### Problem to solve
Print each entry verbatim.

------------------------------------------------------------------------

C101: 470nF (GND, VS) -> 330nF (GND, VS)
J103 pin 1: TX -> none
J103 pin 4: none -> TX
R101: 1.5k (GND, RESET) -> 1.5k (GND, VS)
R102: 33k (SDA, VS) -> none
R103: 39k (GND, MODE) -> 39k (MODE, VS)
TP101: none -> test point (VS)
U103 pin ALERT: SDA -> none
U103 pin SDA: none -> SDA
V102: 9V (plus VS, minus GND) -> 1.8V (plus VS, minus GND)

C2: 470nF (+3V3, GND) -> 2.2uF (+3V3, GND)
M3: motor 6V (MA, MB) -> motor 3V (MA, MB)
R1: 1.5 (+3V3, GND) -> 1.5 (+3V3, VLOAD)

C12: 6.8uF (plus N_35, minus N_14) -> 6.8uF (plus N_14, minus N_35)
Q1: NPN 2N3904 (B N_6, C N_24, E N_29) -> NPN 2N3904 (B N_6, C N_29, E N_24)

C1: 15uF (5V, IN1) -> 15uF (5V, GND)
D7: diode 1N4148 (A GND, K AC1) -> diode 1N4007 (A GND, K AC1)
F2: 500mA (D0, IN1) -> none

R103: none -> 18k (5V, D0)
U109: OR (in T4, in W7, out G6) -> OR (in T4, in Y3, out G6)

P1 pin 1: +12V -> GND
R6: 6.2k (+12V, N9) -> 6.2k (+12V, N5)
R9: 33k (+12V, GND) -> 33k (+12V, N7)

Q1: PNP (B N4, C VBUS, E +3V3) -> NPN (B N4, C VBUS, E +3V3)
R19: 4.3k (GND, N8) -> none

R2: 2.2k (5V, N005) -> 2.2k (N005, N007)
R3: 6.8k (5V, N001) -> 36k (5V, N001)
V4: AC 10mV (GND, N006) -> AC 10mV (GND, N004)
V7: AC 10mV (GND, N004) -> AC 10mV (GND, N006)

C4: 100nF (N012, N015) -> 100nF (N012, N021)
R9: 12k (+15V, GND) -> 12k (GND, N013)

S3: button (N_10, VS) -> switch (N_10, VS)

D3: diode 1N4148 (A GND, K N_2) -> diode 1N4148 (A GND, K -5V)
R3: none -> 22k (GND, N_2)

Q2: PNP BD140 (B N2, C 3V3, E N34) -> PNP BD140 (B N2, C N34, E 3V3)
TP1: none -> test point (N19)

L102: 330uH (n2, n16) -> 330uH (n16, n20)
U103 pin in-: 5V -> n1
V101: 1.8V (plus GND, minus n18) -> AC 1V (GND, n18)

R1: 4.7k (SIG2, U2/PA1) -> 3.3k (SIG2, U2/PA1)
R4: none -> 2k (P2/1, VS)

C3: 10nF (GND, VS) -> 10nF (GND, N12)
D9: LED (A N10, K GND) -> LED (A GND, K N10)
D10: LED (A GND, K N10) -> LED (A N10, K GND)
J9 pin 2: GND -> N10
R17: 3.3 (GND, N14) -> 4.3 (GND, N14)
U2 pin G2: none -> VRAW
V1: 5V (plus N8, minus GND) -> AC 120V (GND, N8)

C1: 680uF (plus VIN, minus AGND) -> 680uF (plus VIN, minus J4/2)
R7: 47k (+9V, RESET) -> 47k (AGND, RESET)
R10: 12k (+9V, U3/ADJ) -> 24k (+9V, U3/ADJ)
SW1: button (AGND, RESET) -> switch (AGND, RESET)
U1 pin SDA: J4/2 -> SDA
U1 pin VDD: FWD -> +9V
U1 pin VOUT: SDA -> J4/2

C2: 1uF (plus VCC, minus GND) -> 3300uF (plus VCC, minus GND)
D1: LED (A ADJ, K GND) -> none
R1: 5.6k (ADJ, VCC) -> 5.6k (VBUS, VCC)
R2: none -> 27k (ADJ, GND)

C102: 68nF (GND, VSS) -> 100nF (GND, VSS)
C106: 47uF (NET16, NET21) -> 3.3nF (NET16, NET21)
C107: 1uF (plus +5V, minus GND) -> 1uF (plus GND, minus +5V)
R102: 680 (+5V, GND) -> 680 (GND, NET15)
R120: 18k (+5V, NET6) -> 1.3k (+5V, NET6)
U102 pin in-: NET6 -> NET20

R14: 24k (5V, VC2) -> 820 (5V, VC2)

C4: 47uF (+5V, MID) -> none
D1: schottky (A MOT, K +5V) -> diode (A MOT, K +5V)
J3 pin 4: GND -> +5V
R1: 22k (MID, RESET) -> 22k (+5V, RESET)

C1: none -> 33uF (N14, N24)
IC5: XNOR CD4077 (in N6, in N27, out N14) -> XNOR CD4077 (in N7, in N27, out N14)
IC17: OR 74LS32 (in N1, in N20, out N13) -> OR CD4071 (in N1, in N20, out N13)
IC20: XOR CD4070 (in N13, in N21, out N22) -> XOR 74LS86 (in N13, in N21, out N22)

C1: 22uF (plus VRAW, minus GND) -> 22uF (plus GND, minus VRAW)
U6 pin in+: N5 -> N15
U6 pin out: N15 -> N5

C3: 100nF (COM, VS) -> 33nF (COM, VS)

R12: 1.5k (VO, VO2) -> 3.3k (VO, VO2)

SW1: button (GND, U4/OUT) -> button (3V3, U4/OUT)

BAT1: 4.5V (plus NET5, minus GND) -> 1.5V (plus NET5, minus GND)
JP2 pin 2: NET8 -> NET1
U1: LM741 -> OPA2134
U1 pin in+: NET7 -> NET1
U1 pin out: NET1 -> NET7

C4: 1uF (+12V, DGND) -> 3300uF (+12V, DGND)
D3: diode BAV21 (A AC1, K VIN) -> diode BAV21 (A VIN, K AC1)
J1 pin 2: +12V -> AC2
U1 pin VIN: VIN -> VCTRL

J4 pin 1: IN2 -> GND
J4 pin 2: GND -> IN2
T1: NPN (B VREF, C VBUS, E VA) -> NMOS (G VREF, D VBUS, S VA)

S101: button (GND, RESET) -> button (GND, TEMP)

------------------------------------------------------------------------

### Response to the task
C101: 470nF (GND, VS) -> 330nF (GND, VS)
J103 pin 1: TX -> none
J103 pin 4: none -> TX
R101: 1.5k (GND, RESET) -> 1.5k (GND, VS)
R102: 33k (SDA, VS) -> none
R103: 39k (GND, MODE) -> 39k (MODE, VS)
TP101: none -> test point (VS)
U103 pin ALERT: SDA -> none
U103 pin SDA: none -> SDA
V102: 9V (plus VS, minus GND) -> 1.8V (plus VS, minus GND)

C2: 470nF (+3V3, GND) -> 2.2uF (+3V3, GND)
M3: motor 6V (MA, MB) -> motor 3V (MA, MB)
R1: 1.5 (+3V3, GND) -> 1.5 (+3V3, VLOAD)

C12: 6.8uF (plus N_35, minus N_14) -> 6.8uF (plus N_14, minus N_35)
Q1: NPN 2N3904 (B N_6, C N_24, E N_29) -> NPN 2N3904 (B N_6, C N_29, E N_24)

C1: 15uF (5V, IN1) -> 15uF (5V, GND)
D7: diode 1N4148 (A GND, K AC1) -> diode 1N4007 (A GND, K AC1)
F2: 500mA (D0, IN1) -> none

R103: none -> 18k (5V, D0)
U109: OR (in T4, in W7, out G6) -> OR (in T4, in Y3, out G6)

P1 pin 1: +12V -> GND
R6: 6.2k (+12V, N9) -> 6.2k (+12V, N5)
R9: 33k (+12V, GND) -> 33k (+12V, N7)

Q1: PNP (B N4, C VBUS, E +3V3) -> NPN (B N4, C VBUS, E +3V3)
R19: 4.3k (GND, N8) -> none

R2: 2.2k (5V, N005) -> 2.2k (N005, N007)
R3: 6.8k (5V, N001) -> 36k (5V, N001)
V4: AC 10mV (GND, N006) -> AC 10mV (GND, N004)
V7: AC 10mV (GND, N004) -> AC 10mV (GND, N006)

C4: 100nF (N012, N015) -> 100nF (N012, N021)
R9: 12k (+15V, GND) -> 12k (GND, N013)

S3: button (N_10, VS) -> switch (N_10, VS)

D3: diode 1N4148 (A GND, K N_2) -> diode 1N4148 (A GND, K -5V)
R3: none -> 22k (GND, N_2)

Q2: PNP BD140 (B N2, C 3V3, E N34) -> PNP BD140 (B N2, C N34, E 3V3)
TP1: none -> test point (N19)

L102: 330uH (n2, n16) -> 330uH (n16, n20)
U103 pin in-: 5V -> n1
V101: 1.8V (plus GND, minus n18) -> AC 1V (GND, n18)

R1: 4.7k (SIG2, U2/PA1) -> 3.3k (SIG2, U2/PA1)
R4: none -> 2k (P2/1, VS)

C3: 10nF (GND, VS) -> 10nF (GND, N12)
D9: LED (A N10, K GND) -> LED (A GND, K N10)
D10: LED (A GND, K N10) -> LED (A N10, K GND)
J9 pin 2: GND -> N10
R17: 3.3 (GND, N14) -> 4.3 (GND, N14)
U2 pin G2: none -> VRAW
V1: 5V (plus N8, minus GND) -> AC 120V (GND, N8)

C1: 680uF (plus VIN, minus AGND) -> 680uF (plus VIN, minus J4/2)
R7: 47k (+9V, RESET) -> 47k (AGND, RESET)
R10: 12k (+9V, U3/ADJ) -> 24k (+9V, U3/ADJ)
SW1: button (AGND, RESET) -> switch (AGND, RESET)
U1 pin SDA: J4/2 -> SDA
U1 pin VDD: FWD -> +9V
U1 pin VOUT: SDA -> J4/2

C2: 1uF (plus VCC, minus GND) -> 3300uF (plus VCC, minus GND)
D1: LED (A ADJ, K GND) -> none
R1: 5.6k (ADJ, VCC) -> 5.6k (VBUS, VCC)
R2: none -> 27k (ADJ, GND)

C102: 68nF (GND, VSS) -> 100nF (GND, VSS)
C106: 47uF (NET16, NET21) -> 3.3nF (NET16, NET21)
C107: 1uF (plus +5V, minus GND) -> 1uF (plus GND, minus +5V)
R102: 680 (+5V, GND) -> 680 (GND, NET15)
R120: 18k (+5V, NET6) -> 1.3k (+5V, NET6)
U102 pin in-: NET6 -> NET20

R14: 24k (5V, VC2) -> 820 (5V, VC2)

C4: 47uF (+5V, MID) -> none
D1: schottky (A MOT, K +5V) -> diode (A MOT, K +5V)
J3 pin 4: GND -> +5V
R1: 22k (MID, RESET) -> 22k (+5V, RESET)

C1: none -> 33uF (N14, N24)
IC5: XNOR CD4077 (in N6, in N27, out N14) -> XNOR CD4077 (in N7, in N27, out N14)
IC17: OR 74LS32 (in N1, in N20, out N13) -> OR CD4071 (in N1, in N20, out N13)
IC20: XOR CD4070 (in N13, in N21, out N22) -> XOR 74LS86 (in N13, in N21, out N22)

C1: 22uF (plus VRAW, minus GND) -> 22uF (plus GND, minus VRAW)
U6 pin in+: N5 -> N15
U6 pin out: N15 -> N5

C3: 100nF (COM, VS) -> 33nF (COM, VS)

R12: 1.5k (VO, VO2) -> 3.3k (VO, VO2)

SW1: button (GND, U4/OUT) -> button (3V3, U4/OUT)

BAT1: 4.5V (plus NET5, minus GND) -> 1.5V (plus NET5, minus GND)
JP2 pin 2: NET8 -> NET1
U1: LM741 -> OPA2134
U1 pin in+: NET7 -> NET1
U1 pin out: NET1 -> NET7

C4: 1uF (+12V, DGND) -> 3300uF (+12V, DGND)
D3: diode BAV21 (A AC1, K VIN) -> diode BAV21 (A VIN, K AC1)
J1 pin 2: +12V -> AC2
U1 pin VIN: VIN -> VCTRL

J4 pin 1: IN2 -> GND
J4 pin 2: GND -> IN2
T1: NPN (B VREF, C VBUS, E VA) -> NMOS (G VREF, D VBUS, S VA)

S101: button (GND, RESET) -> button (GND, TEMP)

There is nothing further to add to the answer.